→ **WHAT YOU HAVE TO DO**
Set down nothing but the lines from the one containing "yellow robot: 1 -> 3" to the final line of the material, exactly as written, and drop the pictures.

• • • • • • •

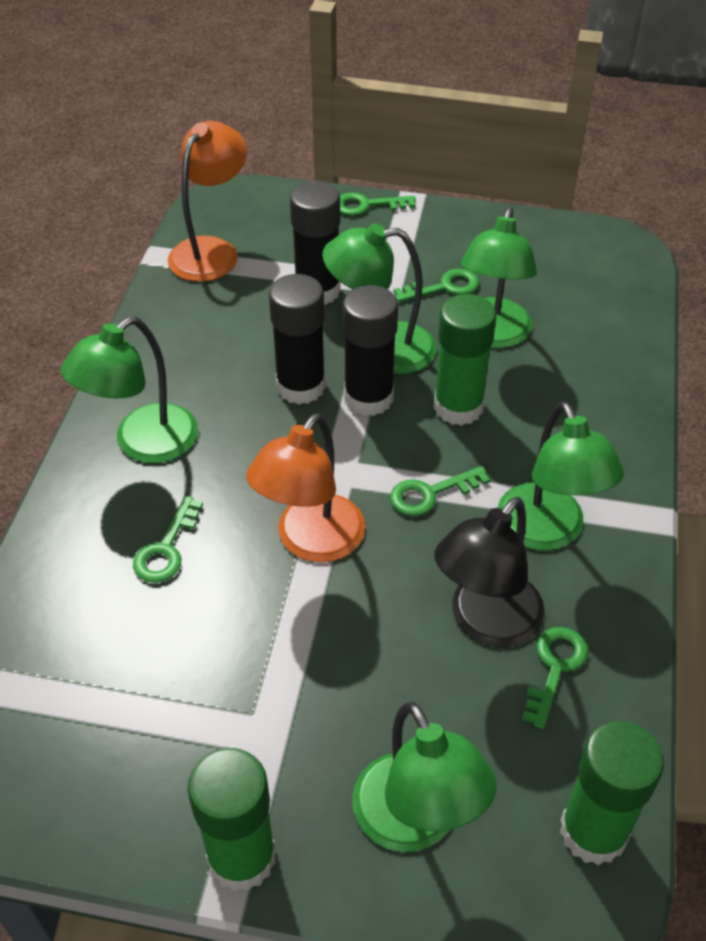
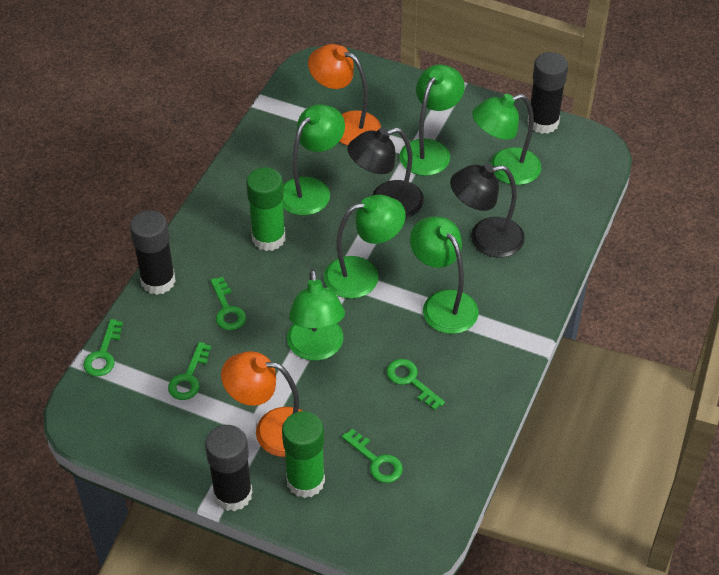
black lamp: 1 -> 2
green glue stick: 3 -> 2
green lamp: 5 -> 6

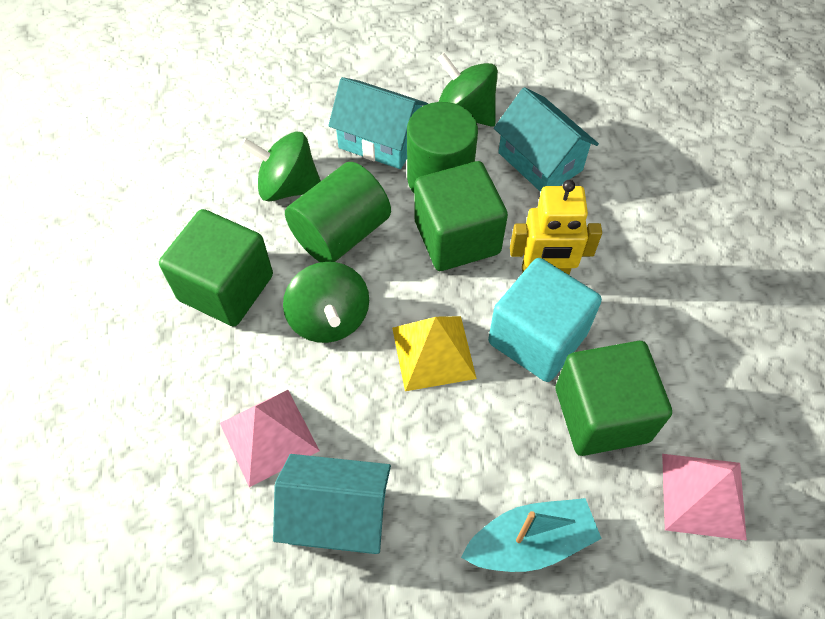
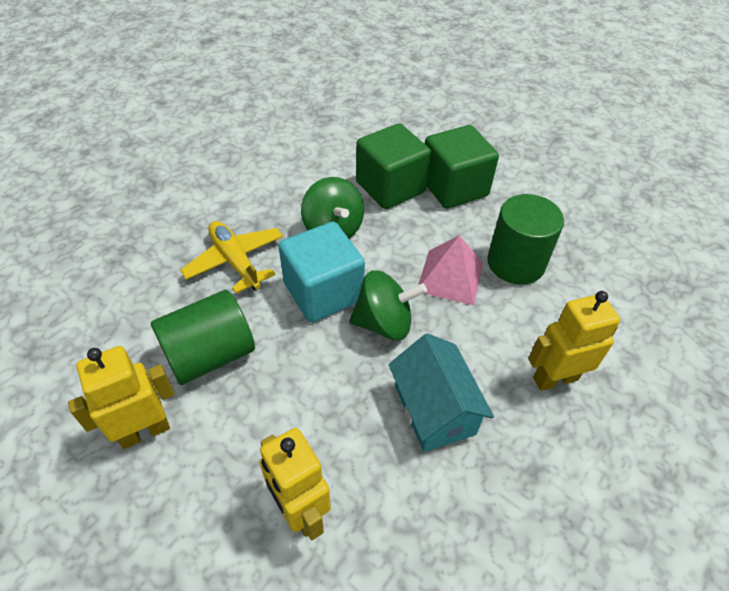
green cube: 3 -> 2
green spinning top: 3 -> 2
pink pyramid: 2 -> 1
turquoise boat: 1 -> 0
turquoise house: 3 -> 1
yellow plane: 0 -> 1
yellow pyramid: 1 -> 0
yellow robot: 1 -> 3

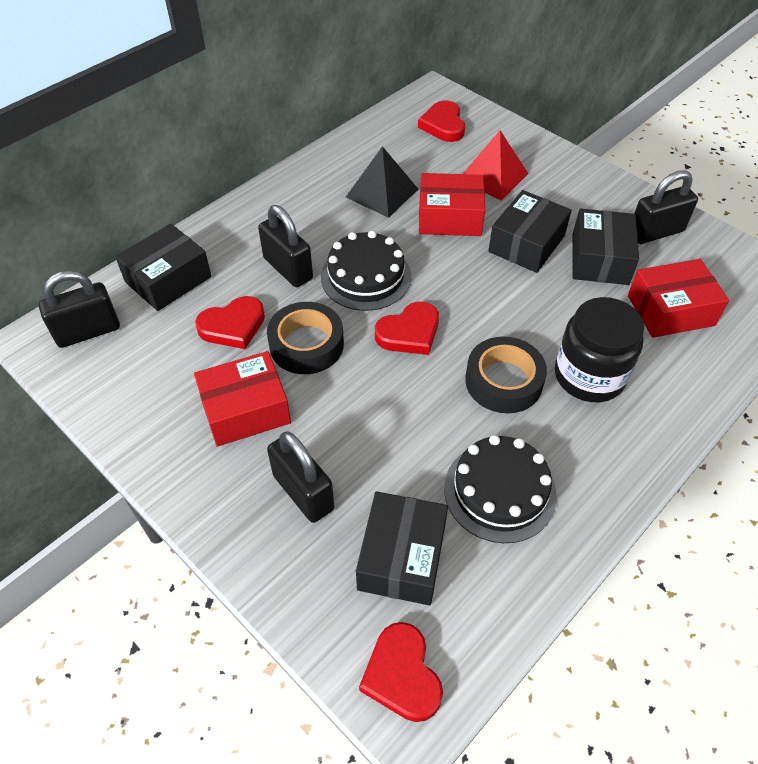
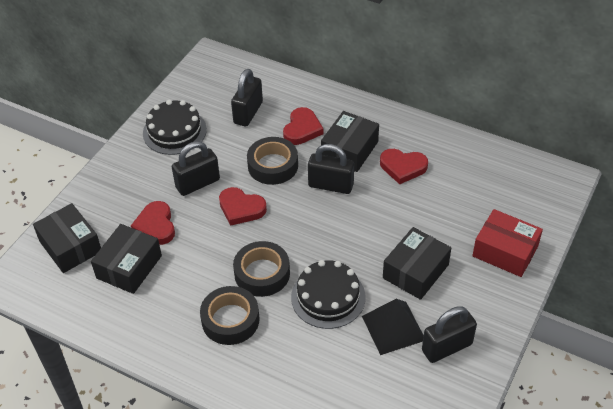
black jar: 1 -> 0
black tape: 2 -> 3
red box: 3 -> 1
red pyramid: 1 -> 0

• • • • • • •

→ **EXERCISE SOLUTION**
yellow robot: 1 -> 3

black jar: 1 -> 0
black tape: 2 -> 3
red box: 3 -> 1
red pyramid: 1 -> 0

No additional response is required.